=== Data block ===

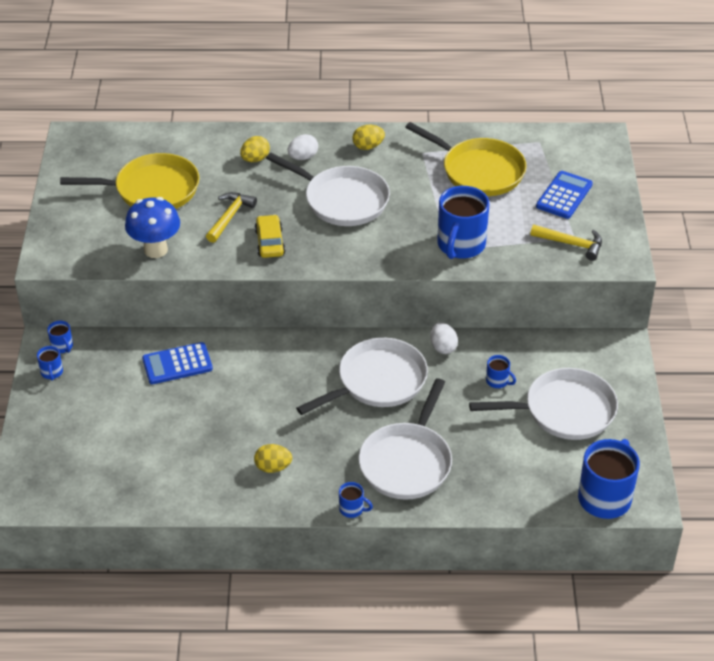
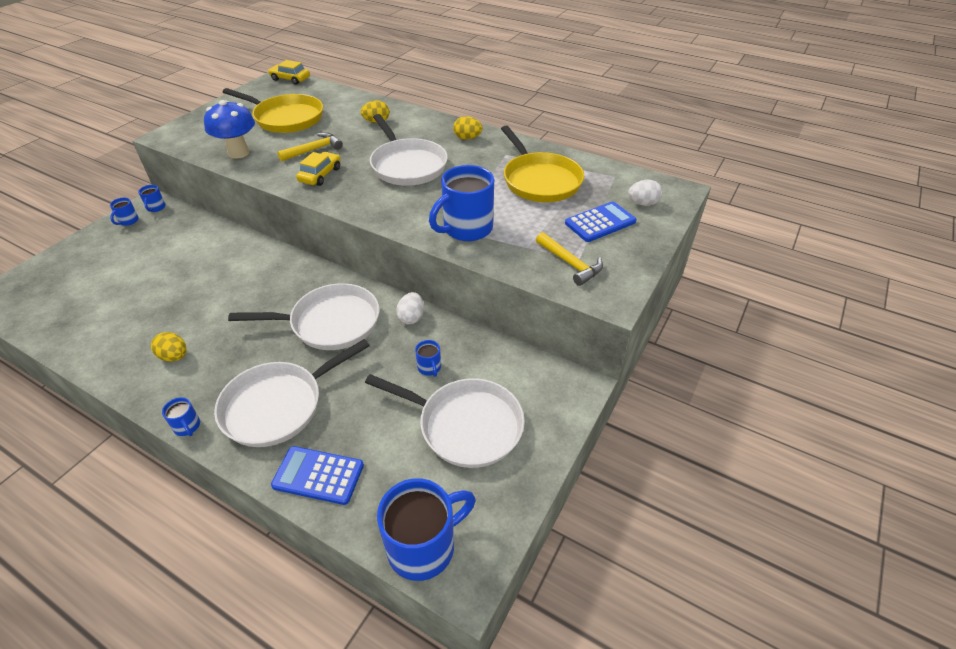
camera: 30 degrees right, 0 degrees up
(89, 135) = (290, 79): none -> yellow car
(177, 364) = (208, 248): blue calculator -> blue calculator (318, 475)
(303, 157) = (411, 130): white egg -> white egg (642, 203)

===

| What you should do |
Your answer should be the lines from the one that contains "(89, 135) = (290, 79): none -> yellow car" through the last line of the material, copied exactly.

| Response |
(89, 135) = (290, 79): none -> yellow car
(177, 364) = (208, 248): blue calculator -> blue calculator (318, 475)
(303, 157) = (411, 130): white egg -> white egg (642, 203)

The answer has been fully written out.